Work task
Could the lines from the one containing "(245, 278) = (194, 664): pink" through the end of the material below be returned exactly, with nothing else?

Exercise input section start

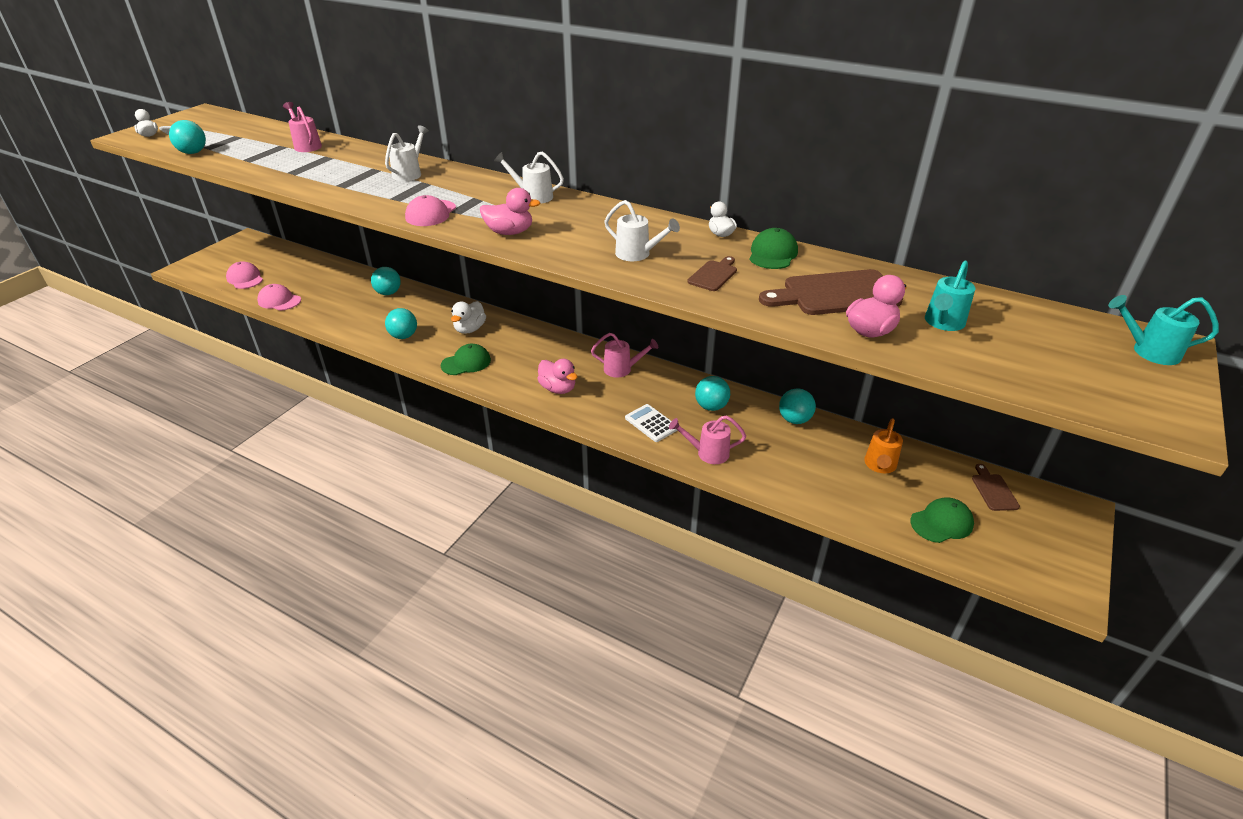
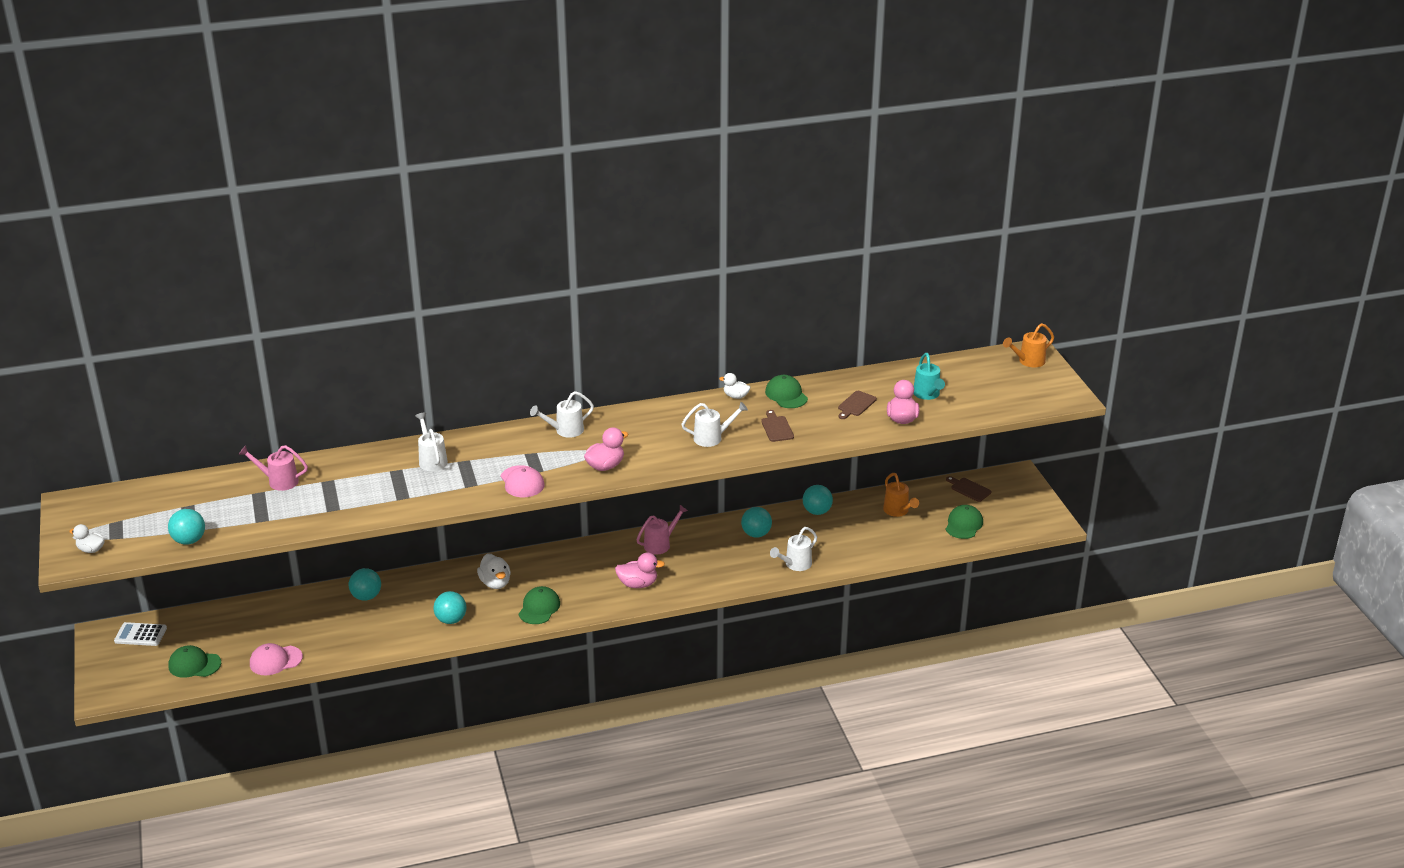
camera: 45 degrees left, 5 degrees down
(245, 278) = (194, 664): pink cap -> green cap
(651, 423) = (735, 568): white calculator -> white calculator (140, 635)
(708, 453) = (795, 564): pink watering can -> white watering can
(835, 294) = (856, 405): brown cutting board -> brown cutting board, size x0.52
(1149, 351) = (1028, 361): turquoise watering can -> orange watering can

Exercise input section end

Exercise result
(245, 278) = (194, 664): pink cap -> green cap
(651, 423) = (735, 568): white calculator -> white calculator (140, 635)
(708, 453) = (795, 564): pink watering can -> white watering can
(835, 294) = (856, 405): brown cutting board -> brown cutting board, size x0.52
(1149, 351) = (1028, 361): turquoise watering can -> orange watering can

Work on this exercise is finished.